Scene images with change listings:
⁂

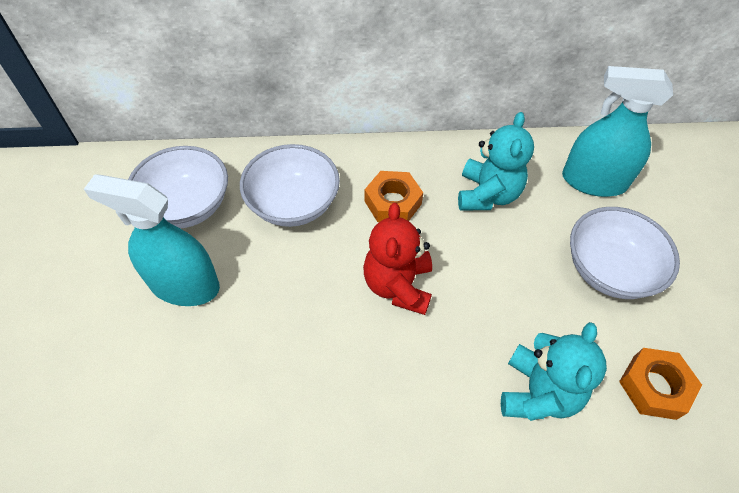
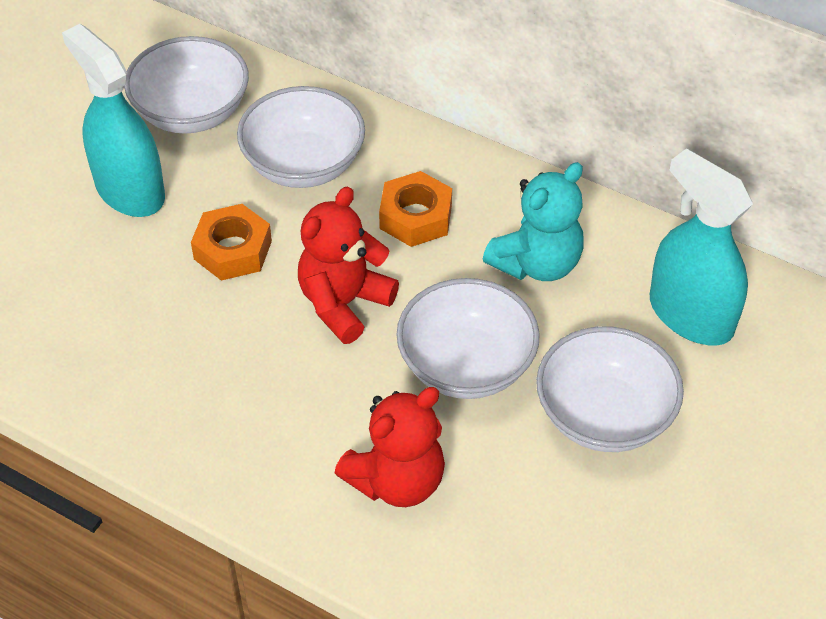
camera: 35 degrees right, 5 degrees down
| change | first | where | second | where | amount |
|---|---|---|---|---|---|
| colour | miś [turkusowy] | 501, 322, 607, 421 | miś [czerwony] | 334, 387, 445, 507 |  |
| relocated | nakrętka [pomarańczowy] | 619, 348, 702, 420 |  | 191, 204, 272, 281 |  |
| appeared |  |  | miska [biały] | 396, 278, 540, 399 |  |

⁂

Retype the data above as given, letting no picture into the copy.

> **Problem solution**:
camera: 35 degrees right, 5 degrees down
| change | first | where | second | where | amount |
|---|---|---|---|---|---|
| colour | miś [turkusowy] | 501, 322, 607, 421 | miś [czerwony] | 334, 387, 445, 507 |  |
| relocated | nakrętka [pomarańczowy] | 619, 348, 702, 420 |  | 191, 204, 272, 281 |  |
| appeared |  |  | miska [biały] | 396, 278, 540, 399 |  |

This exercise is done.